START RECORD EXTRACTS
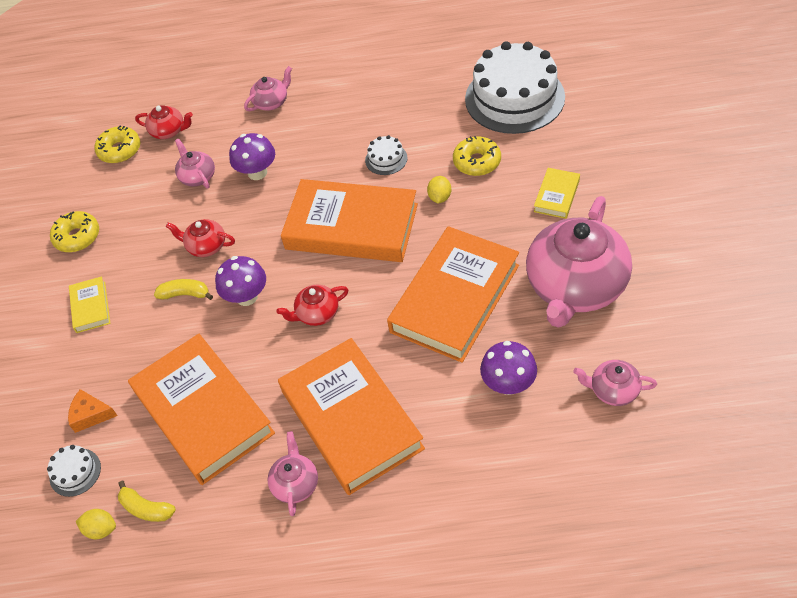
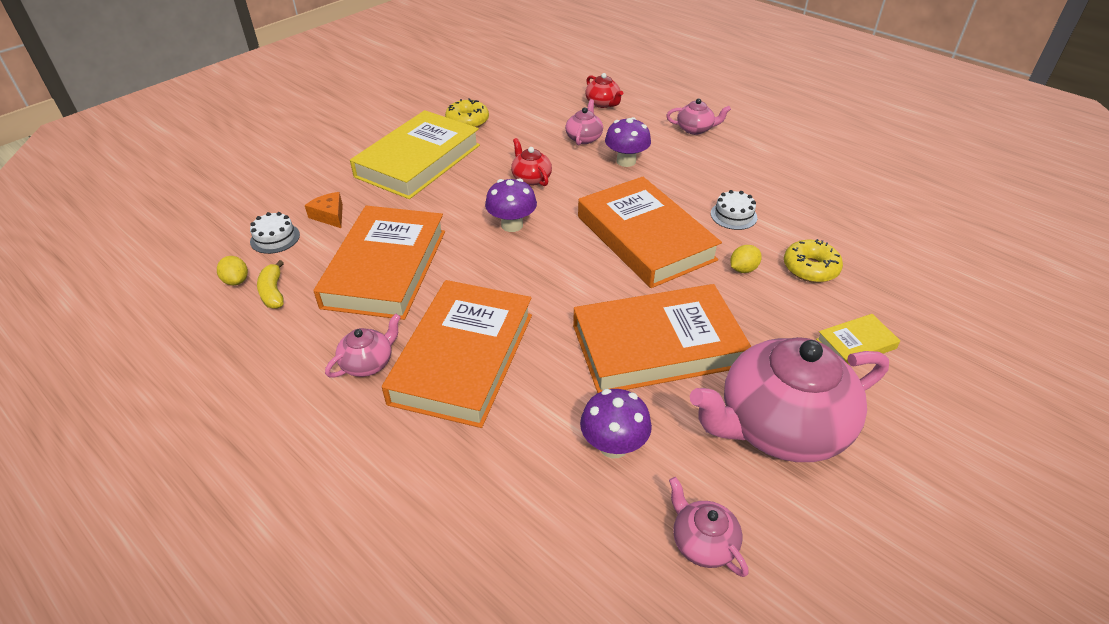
camera: 40 degrees right, 10 degrees down
(91, 307) = (418, 161): yellow book -> yellow book, size x2.27
(120, 150) = (558, 95): yellow donut -> none
(185, 294) = (478, 194): yellow banana -> none
(317, 314) = (541, 271): red teapot -> none
(514, 98) = (909, 248): white cake -> none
END RECORD EXTRACTS
Whenever the string "none" shows up in a line of the records, that line counts; state how many lines count, and only that.

4